What the task requires: Look through the lines below and extract each one that contains "jaune".

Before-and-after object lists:
————————
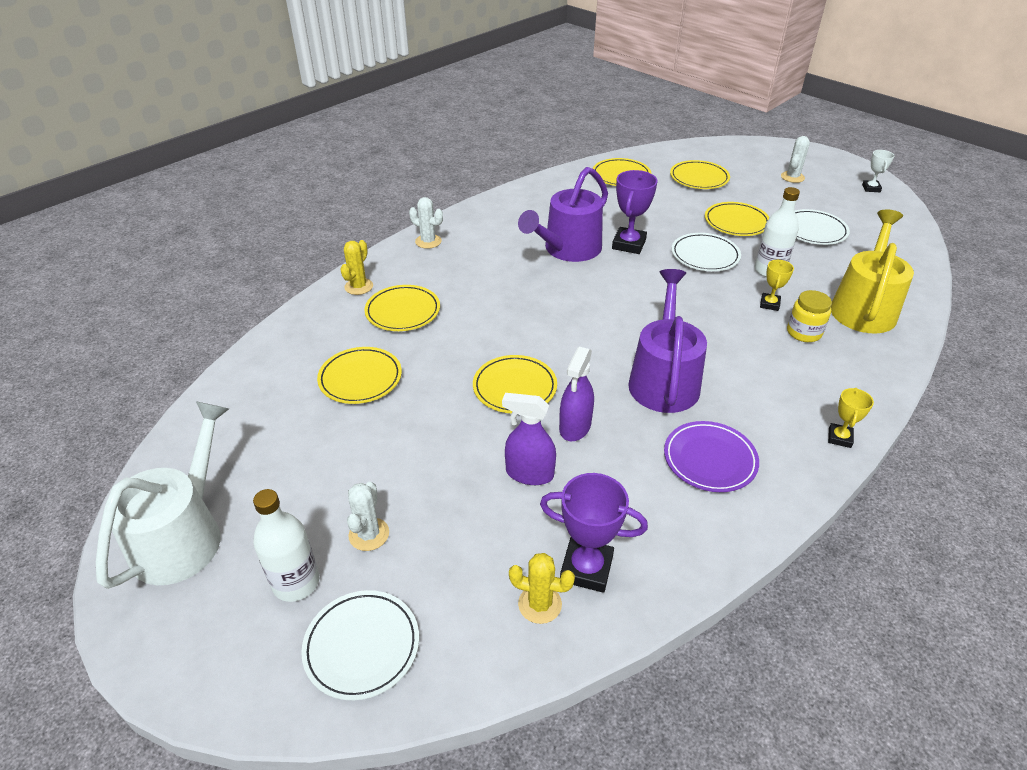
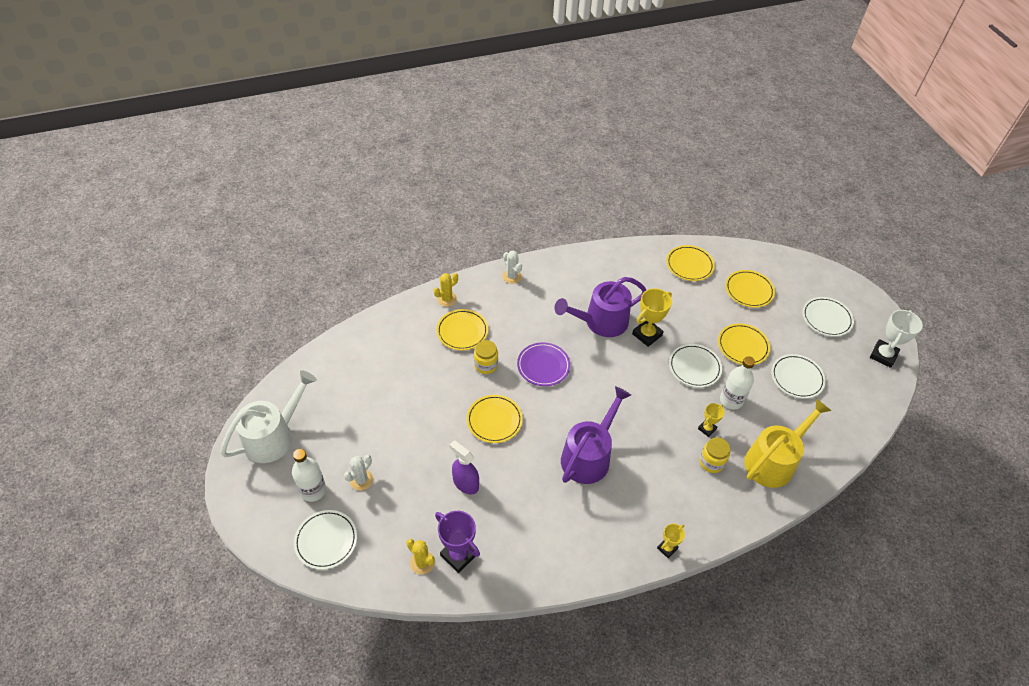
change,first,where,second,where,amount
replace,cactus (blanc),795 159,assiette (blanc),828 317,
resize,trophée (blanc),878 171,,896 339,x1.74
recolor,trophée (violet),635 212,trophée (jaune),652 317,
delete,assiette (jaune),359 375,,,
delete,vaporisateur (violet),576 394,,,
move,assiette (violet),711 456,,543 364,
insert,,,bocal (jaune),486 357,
————————
Result of the task:
recolor,trophée (violet),635 212,trophée (jaune),652 317,
delete,assiette (jaune),359 375,,,
insert,,,bocal (jaune),486 357,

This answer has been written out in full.